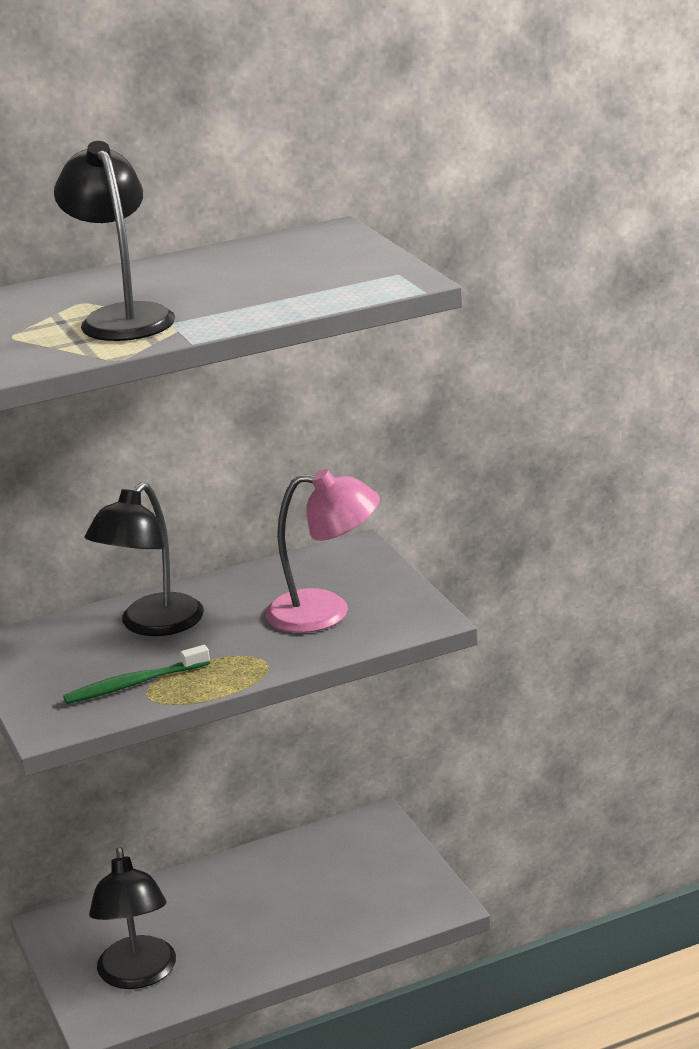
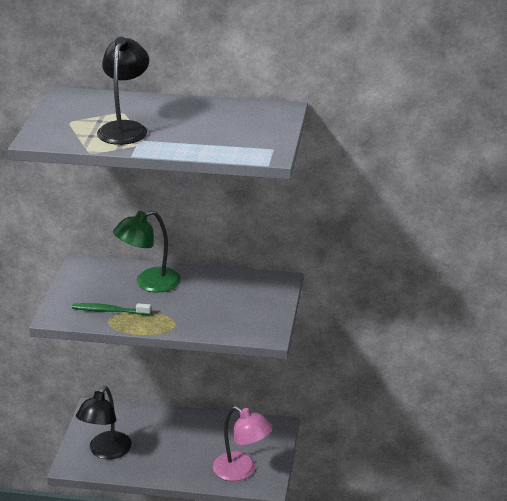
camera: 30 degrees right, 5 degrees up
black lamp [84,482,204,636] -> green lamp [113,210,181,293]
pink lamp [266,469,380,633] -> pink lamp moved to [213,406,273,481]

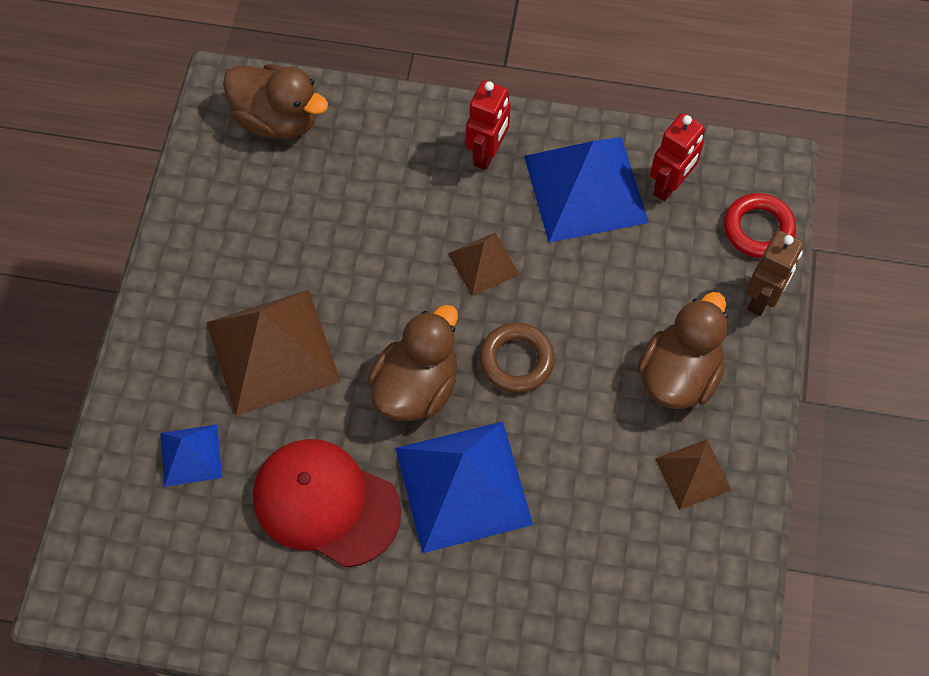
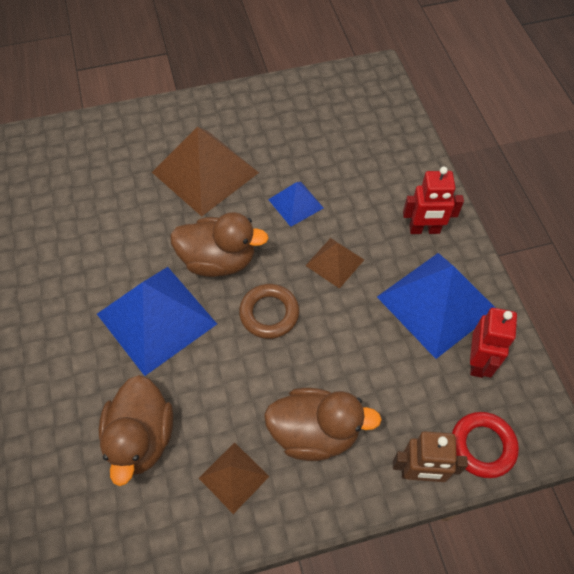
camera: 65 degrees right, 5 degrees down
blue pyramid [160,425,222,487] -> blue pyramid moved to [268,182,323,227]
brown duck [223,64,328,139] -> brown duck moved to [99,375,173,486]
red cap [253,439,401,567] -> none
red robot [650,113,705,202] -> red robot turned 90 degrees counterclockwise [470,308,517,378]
__________
*INSTRUCTION*
Up to and including the line with "blue pyramid [160,425,222,487]", repeat every line from the top of the entries exactly, but not the pictures.

*FINISHED TASK*
camera: 30 degrees right, 5 degrees up
black lamp [84,482,204,636] -> green lamp [113,210,181,293]
pink lamp [266,469,380,633] -> pink lamp moved to [213,406,273,481]

camera: 65 degrees right, 5 degrees down
blue pyramid [160,425,222,487] -> blue pyramid moved to [268,182,323,227]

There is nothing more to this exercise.